(Beginning of Data supplied)

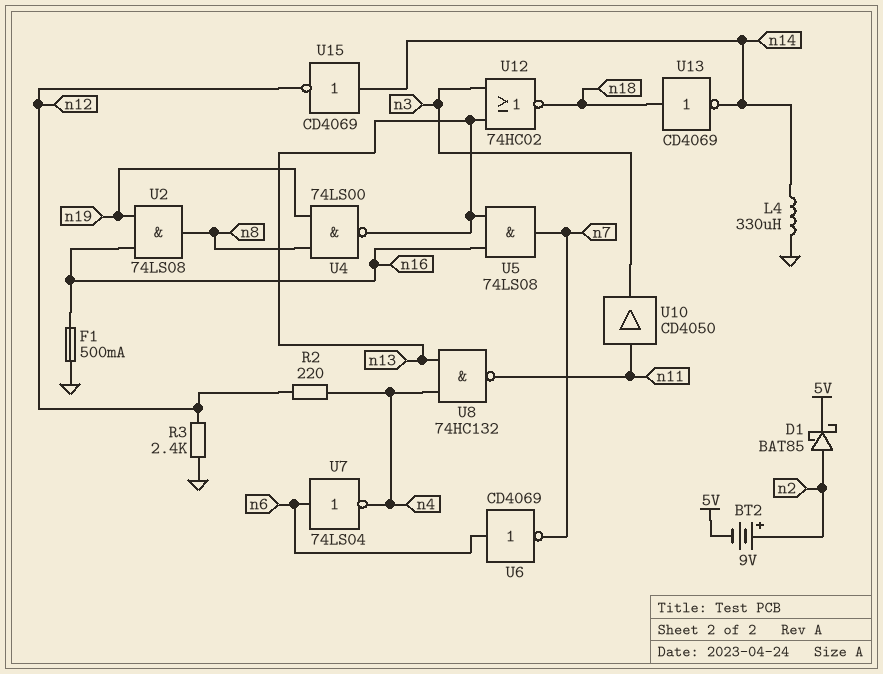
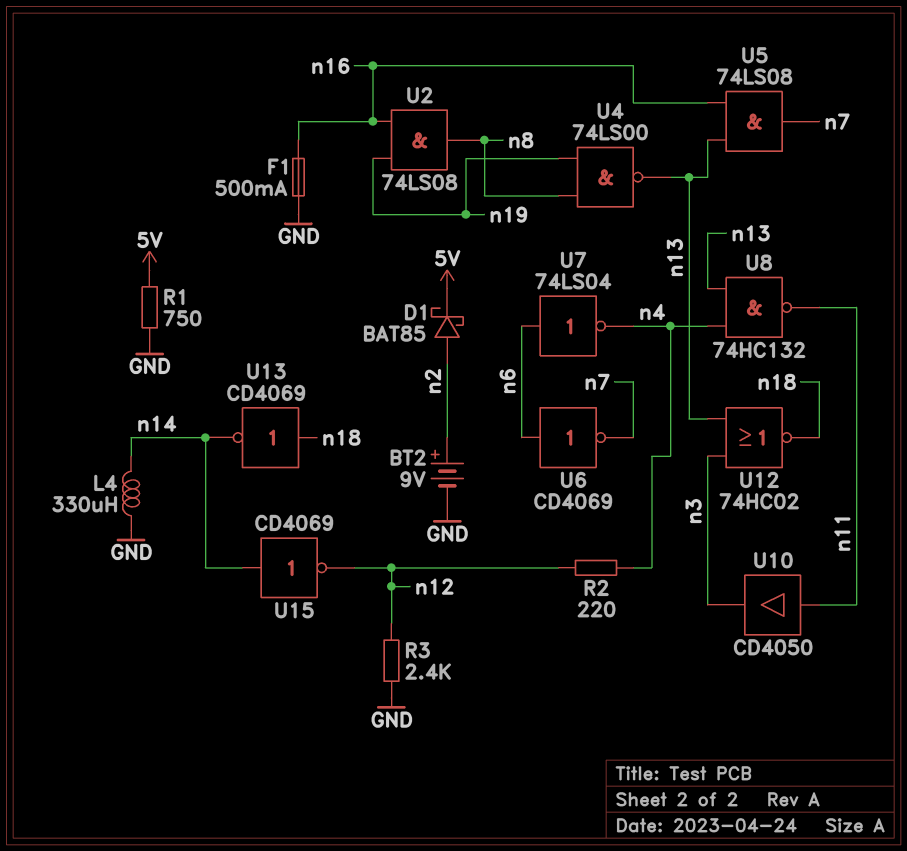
BT2: 9V (plus n2, minus 5V) -> 9V (plus n2, minus GND)
R1: none -> 750 (5V, GND)

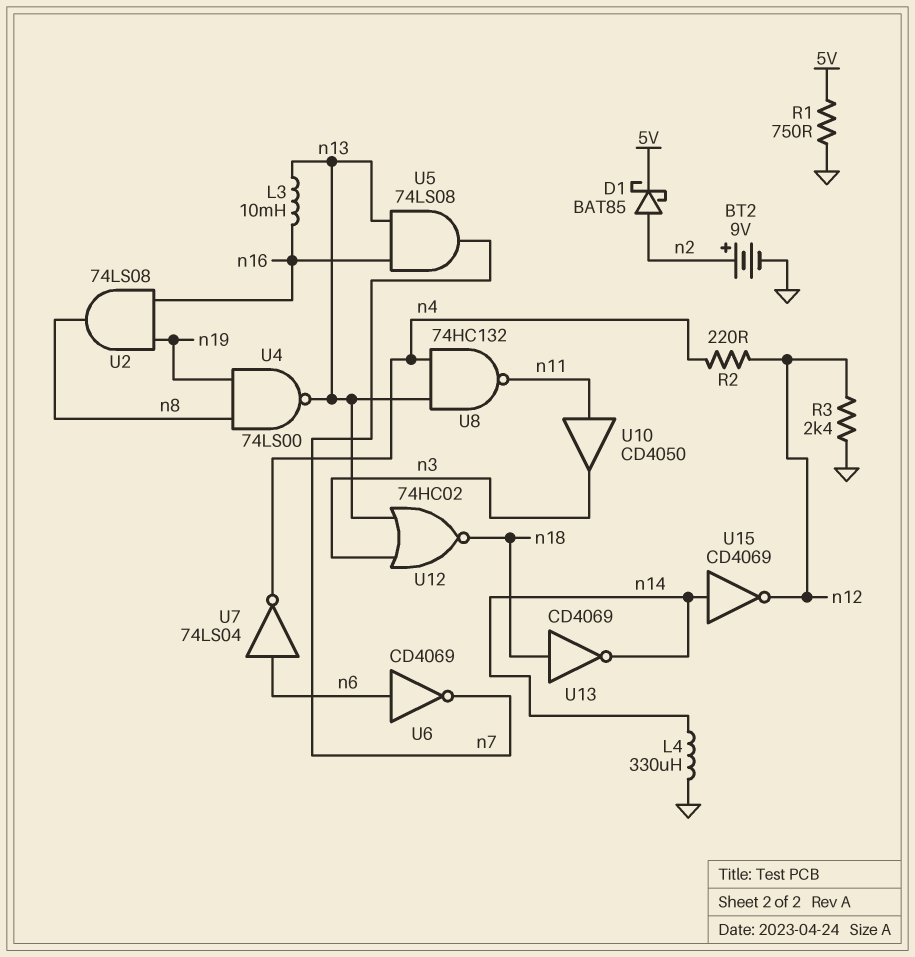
F1: 500mA (GND, n16) -> none
L3: none -> 10mH (n13, n16)

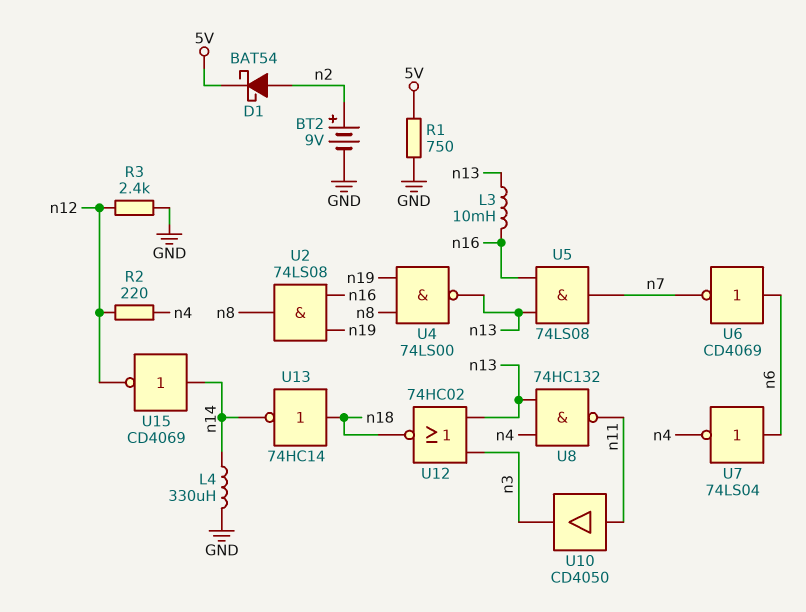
D1: schottky BAT85 (A n2, K 5V) -> schottky BAT54 (A n2, K 5V)
U13: NOT CD4069 (in n18, out n14) -> NOT 74HC14 (in n18, out n14)

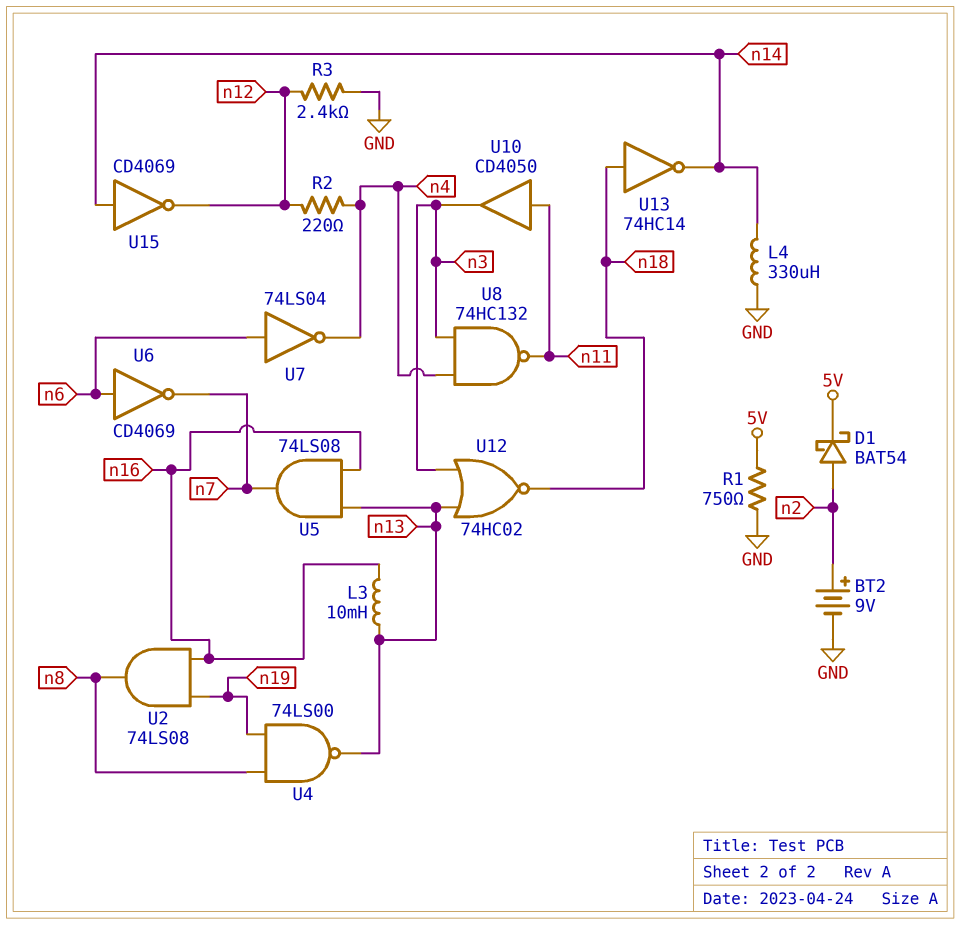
U8: NAND 74HC132 (in n4, in n13, out n11) -> NAND 74HC132 (in n3, in n4, out n11)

(End of Data supplied)

Exercise aim
Once the line containing "D1: schottky BAT85" is found, write out exactly that line and each line after it through the end of the entries, omitting pictures.

Response to the exercise
D1: schottky BAT85 (A n2, K 5V) -> schottky BAT54 (A n2, K 5V)
U13: NOT CD4069 (in n18, out n14) -> NOT 74HC14 (in n18, out n14)

U8: NAND 74HC132 (in n4, in n13, out n11) -> NAND 74HC132 (in n3, in n4, out n11)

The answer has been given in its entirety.